> **SET PROBLEM**:
Reproduce every line of the records below verbatim, leaving out the pictures.

==============================

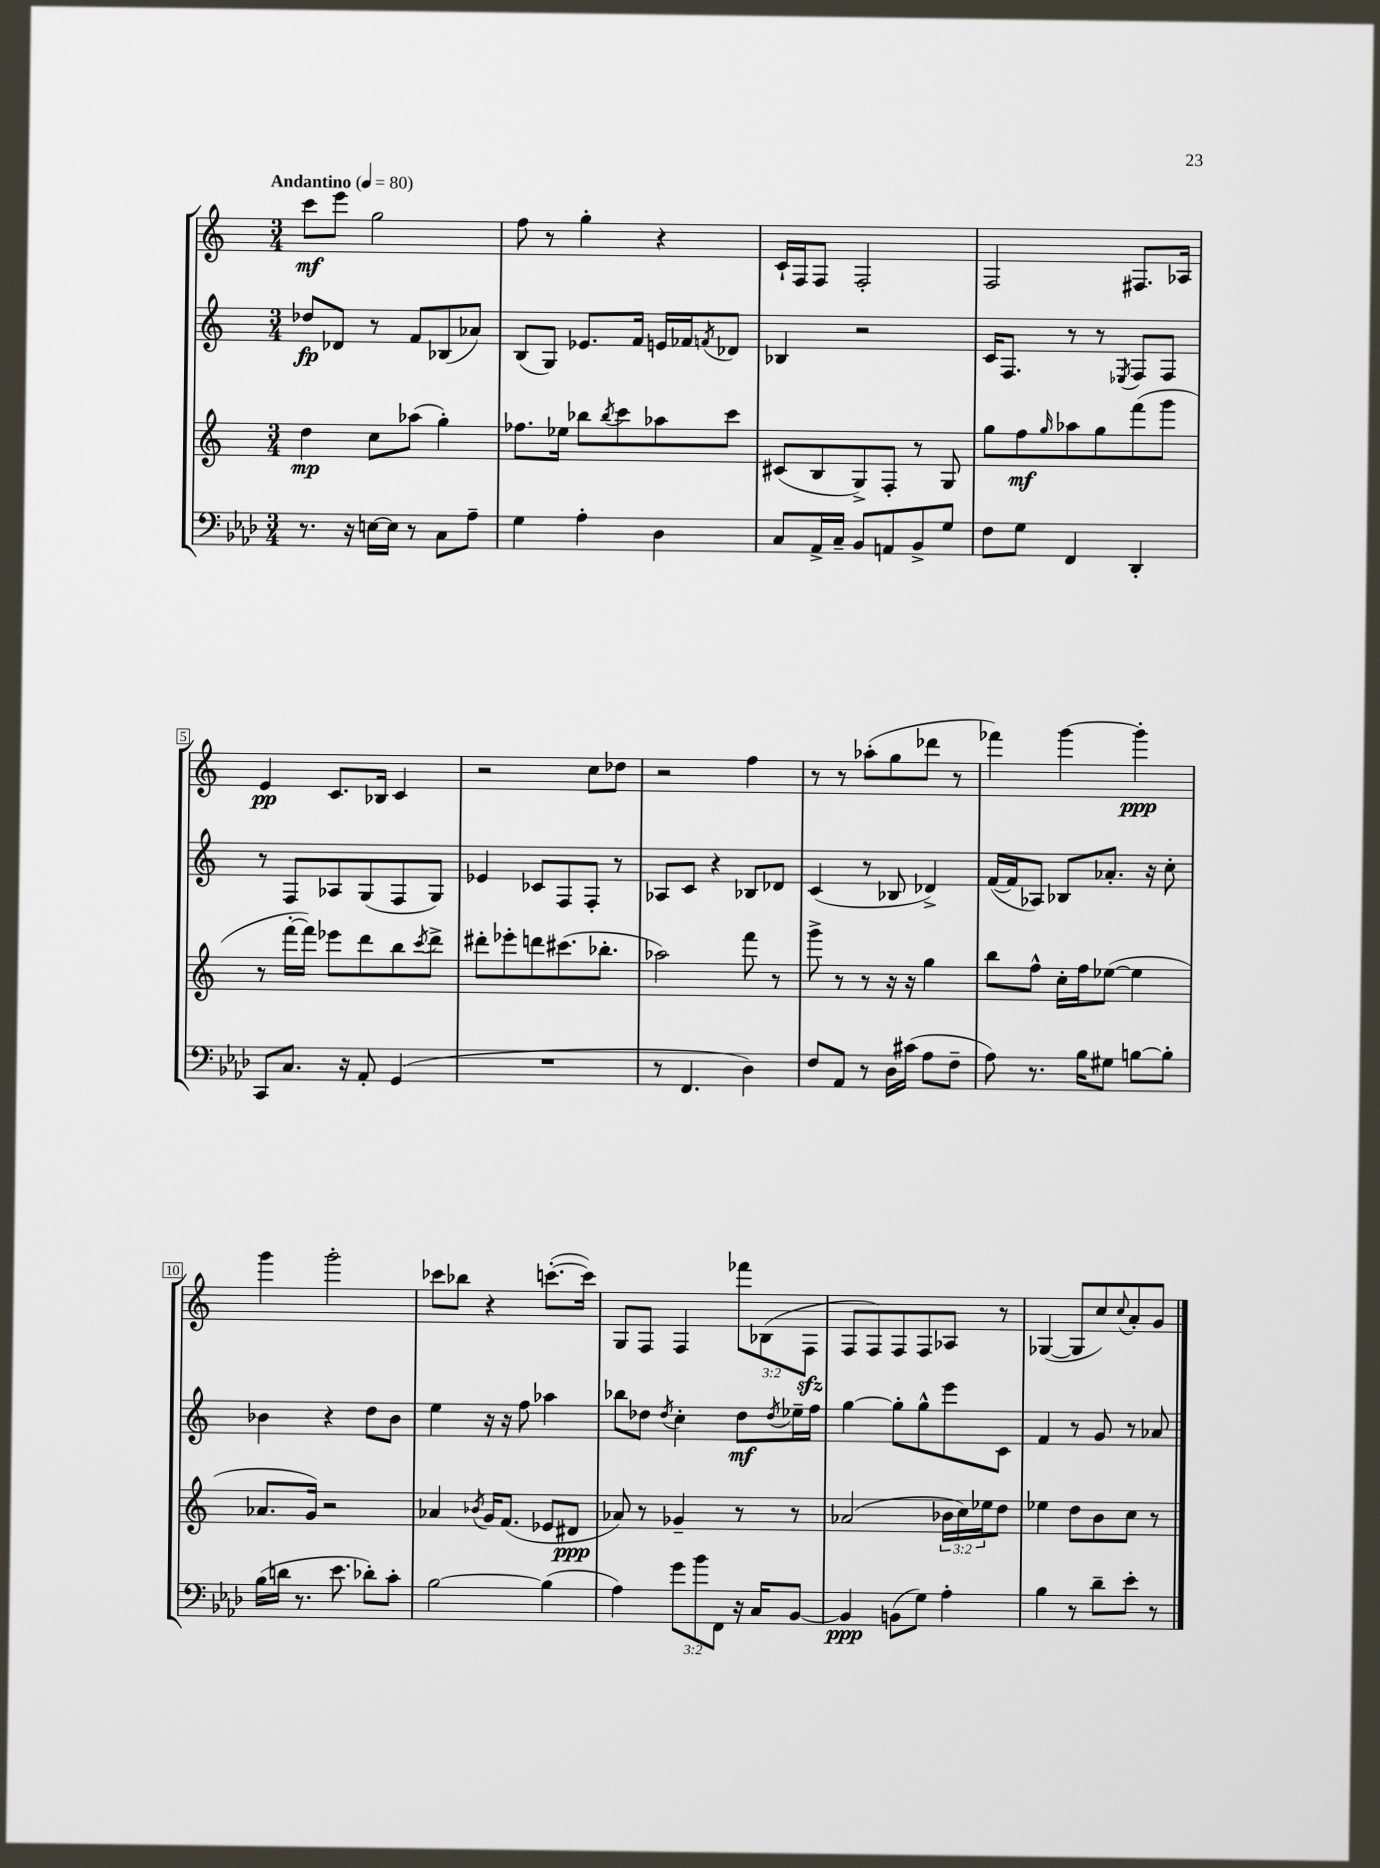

**kern	**kern	**kern	**kern
*staff4	*staff3	*staff2	*staff1
*clefF4	*clefG2	*clefG2	*clefG2
*k[b-e-a-d-]	*k[]	*k[]	*k[]
*M3/4	*M3/4	*M3/4	*M3/4
*MM80	*MM80	*MM80	*MM80
8.r	4dd	8dd-	8ccc
.	.	8d-	8eee
16r	.	.	.
[16E	8cc	8r	2gg
16E]	.	.	.
8r	(8aa-	8f	.
8C	4gg')	(8B-	.
8A-~	.	8a-)	.
=	=	=	=
4G	8.ff-	(8B	8ff
.	.	8G)	8r
.	16ee-	.	.
4A-'	8bb-	8.e-	4gg'
.	8qbb-	.	.
.	8ccc	.	.
.	.	16f	.
4D-	8aa-	16e	4r
.	.	16f-	.
.	.	8qf	.
.	8ccc	8d-	.
=	=	=	=
8C	(8c#	4B-	16c`
.	.	.	16F
16AA-^	8B	.	8F
16C~	.	.	.
8BB-	8G^)	2r	2F'
8AA	8F'	.	.
8BB-^	8r	.	.
8G	8G	.	.
=	=	=	=
8F	8gg	16c	2F
.	.	8.F	.
8G	8ff	.	.
.	16qqgg	.	.
4FF	8aa-	8r	.
.	8gg	8r	.
.	.	8qE-	.
4DD-'	(8fff	8F	8.F#
.	8ggg	8F	.
.	.	.	16A-
=	=	=	=
8CC	8r	8r	4e
8.C	[16fff'	8F	.
.	16fff])	.	.
.	8eee-	8A-	8.c
16r	.	.	.
8AA-'	8ddd	(8G	.
.	.	.	16B-
(4GG	8bb	8F	4c
.	8qccc	.	.
.	8ddd^	8G)	.
=	=	=	=
2.r	8ddd#'	4e-	2r
.	8eee-'	.	.
.	8ddd	8c-	.
.	(8.ccc#	8F	.
.	.	8F'	8cc
.	8.bb-'	.	.
.	.	8r	8dd-
=	=	=	=
8r	2aa-)	8A-	2r
4.FF	.	8c	.
.	.	4r	.
4D-)	8fff	8B-	4ff
.	8r	8d-	.
=	=	=	=
8F	8ggg^	(4c	8r
8AA-	8r	.	8r
8r	8r	8r	(8aa-'
16D-	16r	8B-	8gg
(16c#	16r	.	.
8A-	4gg	4d-^)	8ddd-
8F~	.	.	8r
=	=	=	=
8A-)	8bb	([16f	4fff-)
.	.	16f]	.
8.r	8ff^^	8A-)	.
.	16cc'	8B-	[4ggg
16B-	16ff	.	.
8G#	([8ee-	8.a-'	.
[8B	4ee-]	.	4ggg']
.	.	16r	.
8B']	.	8cc'	.
=	=	=	=
(16B-	8.a-	4b-	4ggg
16d	.	.	.
8.r	.	.	.
.	16g)	.	.
.	2r	4r	2ggg'
8.e-	.	.	.
8d-')	.	8dd	.
8c'	.	8b-	.
=	=	=	=
[2B-	4a-	4ee	8ccc-
.	.	.	8bb-
.	8qb-	.	.
.	16g	16r	4r
.	(8.f	16r	.
.	.	8ff	.
(4B-]	8e-	4aa-	([8.ccc'
.	8d#	.	.
.	.	.	16ccc])
=	=	=	=
4A-)	8a-)	8bb-	8G
.	8r	8dd-	8F
.	.	8qdd-	.
12g	4g-~	4cc'	4F
12b-	.	.	.
12FF	.	.	.
16r	8r	8dd-	12fff-
16C	.	.	.
.	.	.	(12B-
.	.	8qdd-	.
[8BB-	8r	16ee-~	.
.	.	.	12F
.	.	16ff	.
=	=	=	=
4BB-]	(2a-	[4gg	8F
.	.	.	8F)
(8BB	.	8gg']	8F
8G)	.	8gg^^	8F
4A-'	24b-	8eee	8A-
.	24cc)	.	.
.	24ee-	.	.
.	8dd	8c	8r
=	=	=	=
4B-	4ee-	4f	([4G-
8r	8dd	8r	8G-]
8d-~	8b	8g	8cc)
.	.	.	8qqcc
8e-'	8cc	8r	8a'
8r	8r	8a-	8g
==	==	==	==
*-	*-	*-	*-
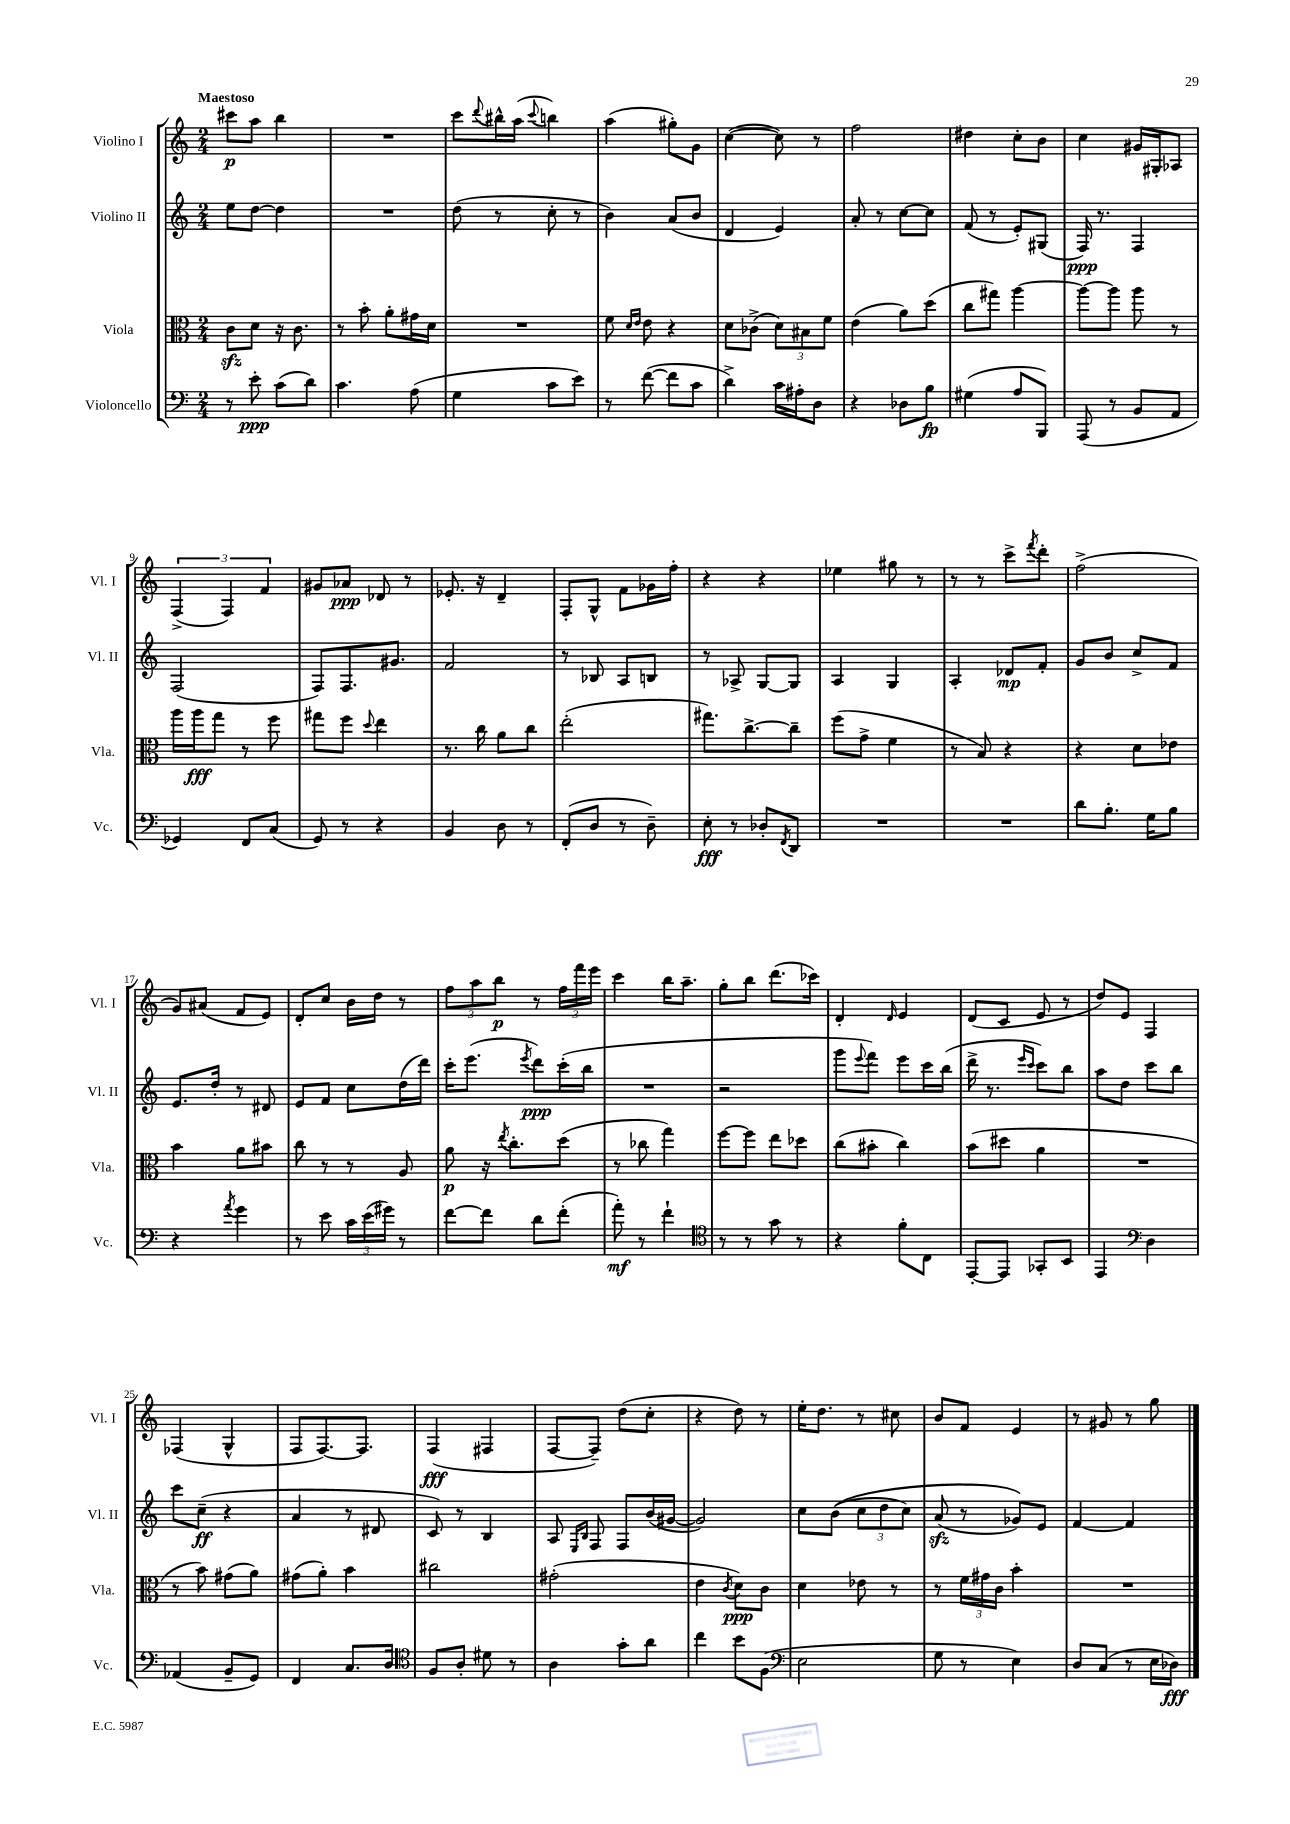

==============================

> **ANSWER TO THE PROBLEM**:
**kern	**kern	**kern	**kern
*staff4	*staff3	*staff2	*staff1
*clefF4	*clefG2	*clefG2	*clefG2
*k[b-e-a-d-]	*k[]	*k[]	*k[]
*M3/4	*M3/4	*M3/4	*M3/4
*MM80	*MM80	*MM80	*MM80
8.r	4dd	8dd-	8ccc
.	.	8d-	8eee
16r	.	.	.
[16E	8cc	8r	2gg
16E]	.	.	.
8r	(8aa-	8f	.
8C	4gg')	(8B-	.
8A-~	.	8a-)	.
=	=	=	=
4G	8.ff-	(8B	8ff
.	.	8G)	8r
.	16ee-	.	.
4A-'	8bb-	8.e-	4gg'
.	8qbb-	.	.
.	8ccc	.	.
.	.	16f	.
4D-	8aa-	16e	4r
.	.	16f-	.
.	.	8qf	.
.	8ccc	8d-	.
=	=	=	=
8C	(8c#	4B-	16c`
.	.	.	16F
16AA-^	8B	.	8F
16C~	.	.	.
8BB-	8G^)	2r	2F'
8AA	8F'	.	.
8BB-^	8r	.	.
8G	8G	.	.
=	=	=	=
8F	8gg	16c	2F
.	.	8.F	.
8G	8ff	.	.
.	16qqgg	.	.
4FF	8aa-	8r	.
.	8gg	8r	.
.	.	8qE-	.
4DD-'	(8fff	8F	8.F#
.	8ggg	8F	.
.	.	.	16A-
=	=	=	=
8CC	8r	8r	4e
8.C	[16fff'	8F	.
.	16fff])	.	.
.	8eee-	8A-	8.c
16r	.	.	.
8AA-'	8ddd	(8G	.
.	.	.	16B-
(4GG	8bb	8F	4c
.	8qccc	.	.
.	8ddd^	8G)	.
=	=	=	=
2.r	8ddd#'	4e-	2r
.	8eee-'	.	.
.	8ddd	8c-	.
.	(8.ccc#	8F	.
.	.	8F'	8cc
.	8.bb-'	.	.
.	.	8r	8dd-
=	=	=	=
8r	2aa-)	8A-	2r
4.FF	.	8c	.
.	.	4r	.
4D-)	8fff	8B-	4ff
.	8r	8d-	.
=	=	=	=
8F	8ggg^	(4c	8r
8AA-	8r	.	8r
8r	8r	8r	(8aa-'
16D-	16r	8B-	8gg
(16c#	16r	.	.
8A-	4gg	4d-^)	8ddd-
8F~	.	.	8r
=	=	=	=
8A-)	8bb	([16f	4fff-)
.	.	16f]	.
8.r	8ff^^	8A-)	.
.	16cc'	8B-	[4ggg
16B-	16ff	.	.
8G#	([8ee-	8.a-'	.
[8B	4ee-]	.	4ggg']
.	.	16r	.
8B']	.	8cc'	.
=	=	=	=
(16B-	8.a-	4b-	4ggg
16d	.	.	.
8.r	.	.	.
.	16g)	.	.
.	2r	4r	2ggg'
8.e-	.	.	.
8d-')	.	8dd	.
8c'	.	8b-	.
=	=	=	=
[2B-	4a-	4ee	8ccc-
.	.	.	8bb-
.	8qb-	.	.
.	16g	16r	4r
.	(8.f	16r	.
.	.	8ff	.
(4B-]	8e-	4aa-	([8.ccc'
.	8d#	.	.
.	.	.	16ccc])
=	=	=	=
4A-)	8a-)	8bb-	8G
.	8r	8dd-	8F
.	.	8qdd-	.
12g	4g-~	4cc'	4F
12b-	.	.	.
12FF	.	.	.
16r	8r	8dd-	12fff-
16C	.	.	.
.	.	.	(12B-
.	.	8qdd-	.
[8BB-	8r	16ee-~	.
.	.	.	12F
.	.	16ff	.
=	=	=	=
4BB-]	(2a-	[4gg	8F
.	.	.	8F)
(8BB	.	8gg']	8F
8G)	.	8gg^^	8F
4A-'	24b-	8eee	8A-
.	24cc)	.	.
.	24ee-	.	.
.	8dd	8c	8r
=	=	=	=
4B-	4ee-	4f	([4G-
8r	8dd	8r	8G-]
8d-~	8b	8g	8cc)
.	.	.	8qqcc
8e-'	8cc	8r	8a'
8r	8r	8a-	8g
==	==	==	==
*-	*-	*-	*-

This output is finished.